'''

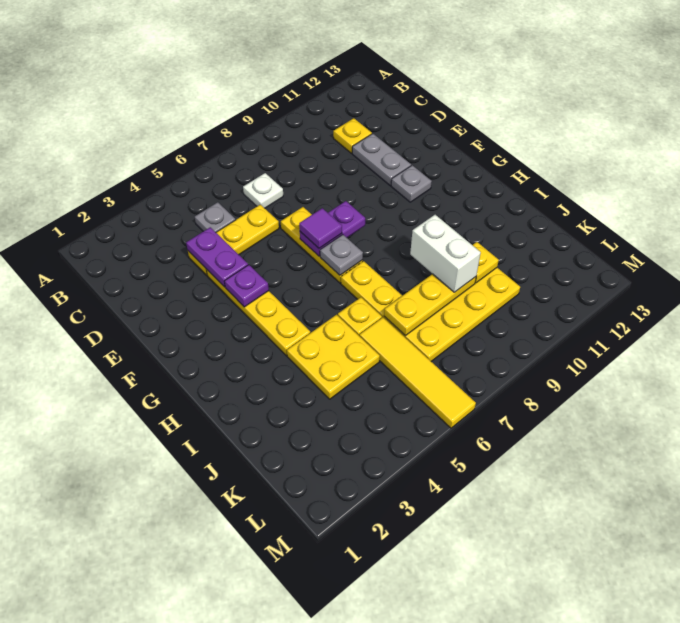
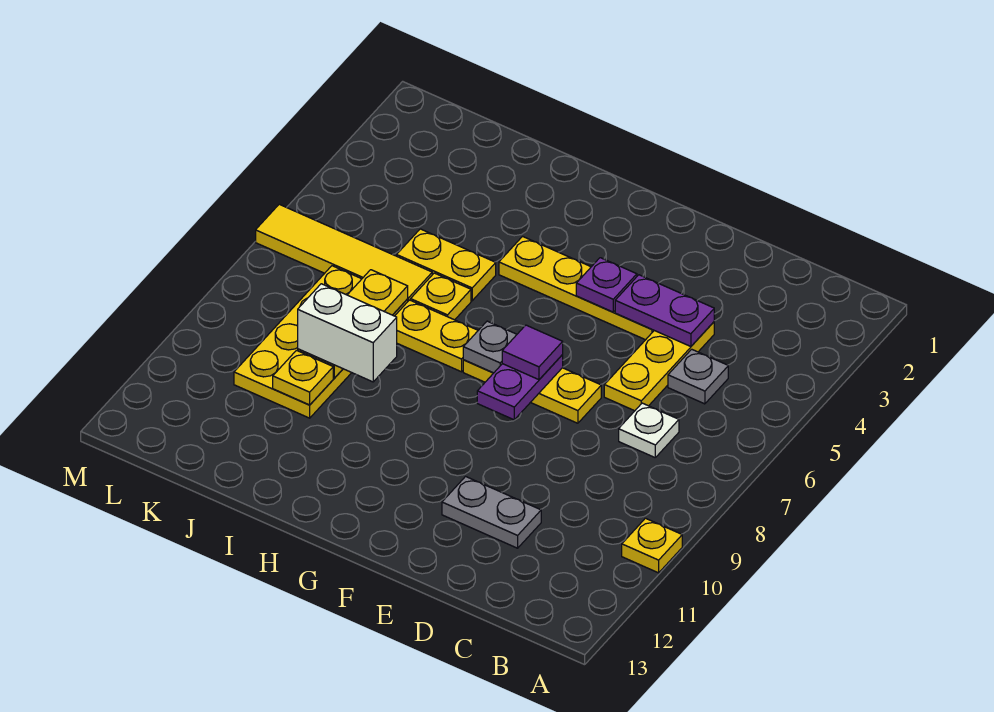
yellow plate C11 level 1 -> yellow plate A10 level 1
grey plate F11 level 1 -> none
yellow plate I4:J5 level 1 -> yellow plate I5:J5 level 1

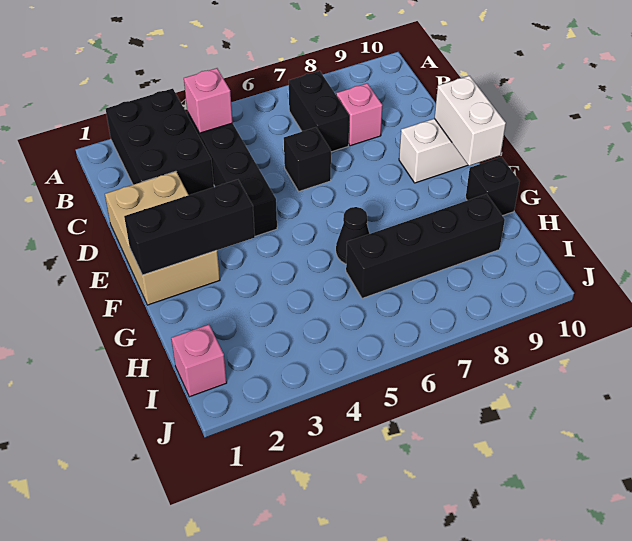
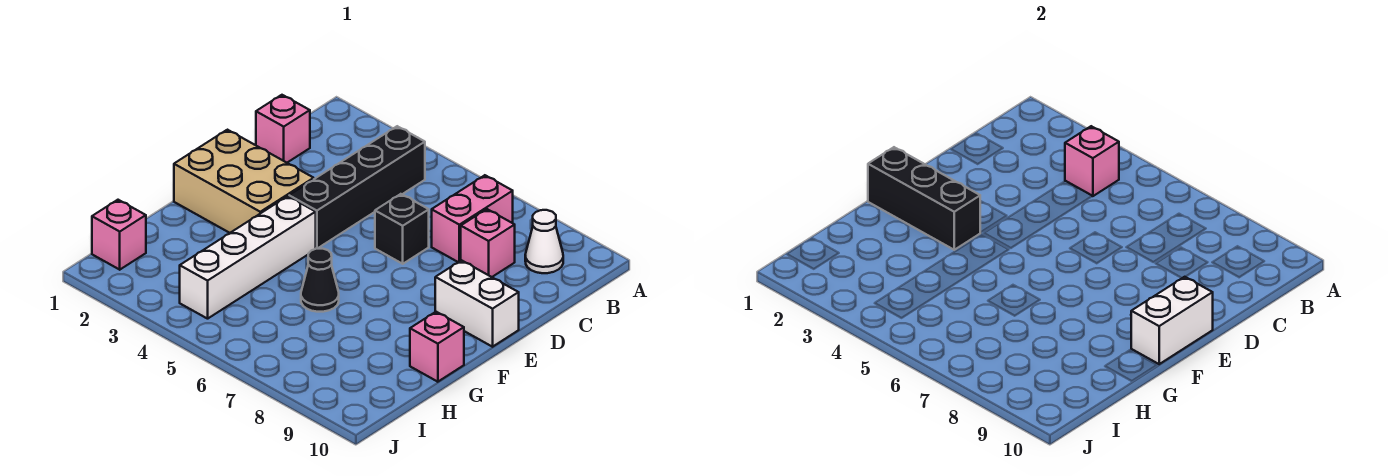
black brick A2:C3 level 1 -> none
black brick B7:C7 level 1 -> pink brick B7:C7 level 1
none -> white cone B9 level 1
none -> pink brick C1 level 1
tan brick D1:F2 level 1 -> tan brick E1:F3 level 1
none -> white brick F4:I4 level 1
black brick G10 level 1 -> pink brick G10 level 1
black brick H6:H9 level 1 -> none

'''

Aim of the task: After locating the line containing "grey plate F11 level 1 -> none" in the entries above, repeat only it and each later line through the end, exactly, without any pictures.

Problem solution:
grey plate F11 level 1 -> none
yellow plate I4:J5 level 1 -> yellow plate I5:J5 level 1

black brick A2:C3 level 1 -> none
black brick B7:C7 level 1 -> pink brick B7:C7 level 1
none -> white cone B9 level 1
none -> pink brick C1 level 1
tan brick D1:F2 level 1 -> tan brick E1:F3 level 1
none -> white brick F4:I4 level 1
black brick G10 level 1 -> pink brick G10 level 1
black brick H6:H9 level 1 -> none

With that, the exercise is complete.